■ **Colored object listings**
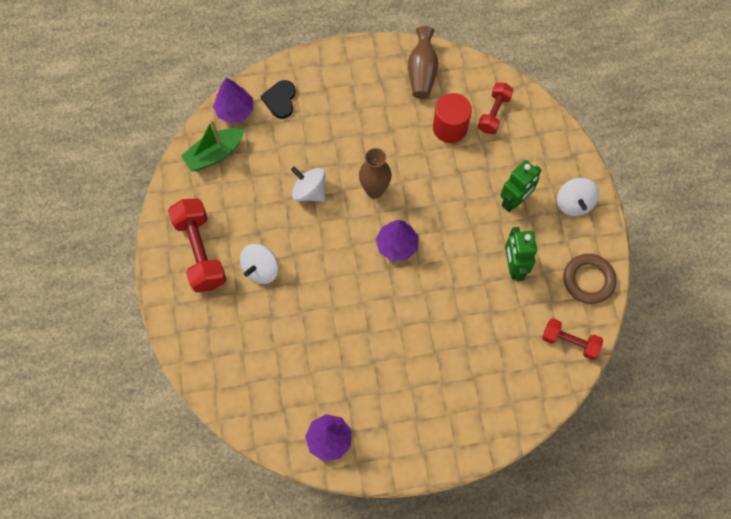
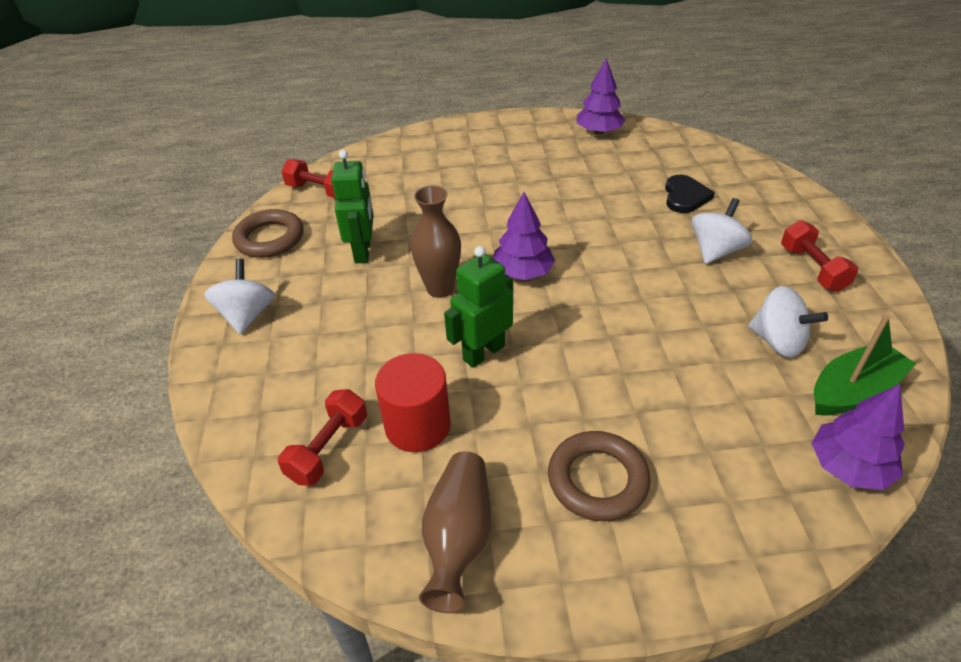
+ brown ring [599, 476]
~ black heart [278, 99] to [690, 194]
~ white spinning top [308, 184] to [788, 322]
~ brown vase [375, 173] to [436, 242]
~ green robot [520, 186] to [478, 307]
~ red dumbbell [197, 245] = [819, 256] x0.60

■ **Work task**
If pictures appear among the records, do not carry them over; retype the rest exactly.

■ **Problem solution**
+ brown ring [599, 476]
~ black heart [278, 99] to [690, 194]
~ white spinning top [308, 184] to [788, 322]
~ brown vase [375, 173] to [436, 242]
~ green robot [520, 186] to [478, 307]
~ red dumbbell [197, 245] = [819, 256] x0.60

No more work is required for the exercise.